(Object correspondence data)
******

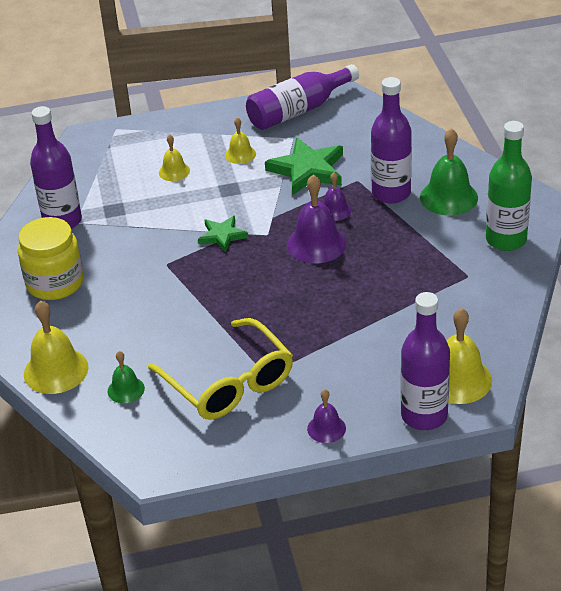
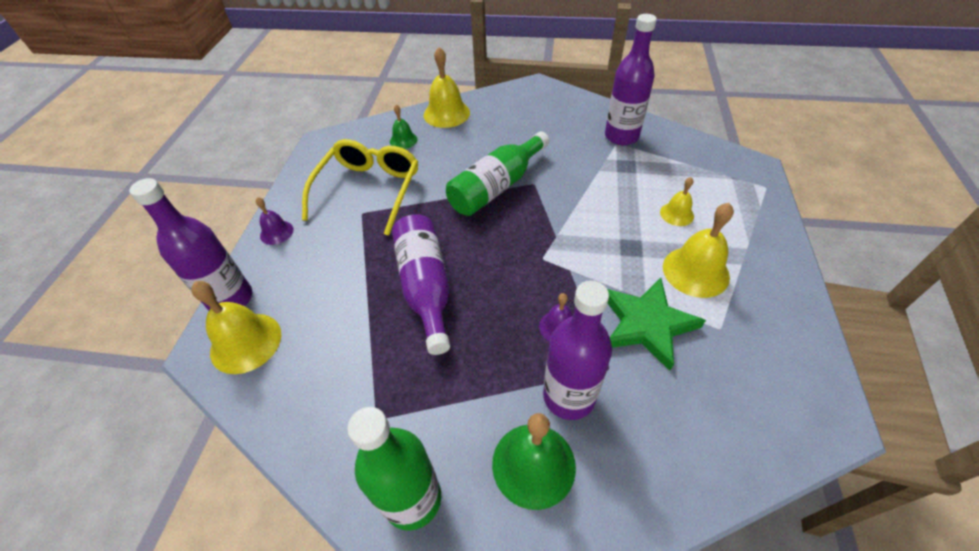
camera: 110 degrees right, 10 degrees up
(55, 283) = (542, 124): yellow jar -> none
(182, 287) = (497, 187): none -> green bottle
(222, 236) = (556, 226): green star -> none
(229, 383) = (368, 190): yellow glasses -> yellow glasses turned 120 degrees clockwise
(240, 154) = (695, 271): yellow bell -> yellow bell, size x1.77
(298, 110) = (788, 353): purple bottle -> purple bottle (425, 287)
(316, 244) = (508, 293): purple bell -> none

******

EXERCISE GOAL: Copy each line above that contains the word "none".

EXERCISE RESPONSE:
(55, 283) = (542, 124): yellow jar -> none
(182, 287) = (497, 187): none -> green bottle
(222, 236) = (556, 226): green star -> none
(316, 244) = (508, 293): purple bell -> none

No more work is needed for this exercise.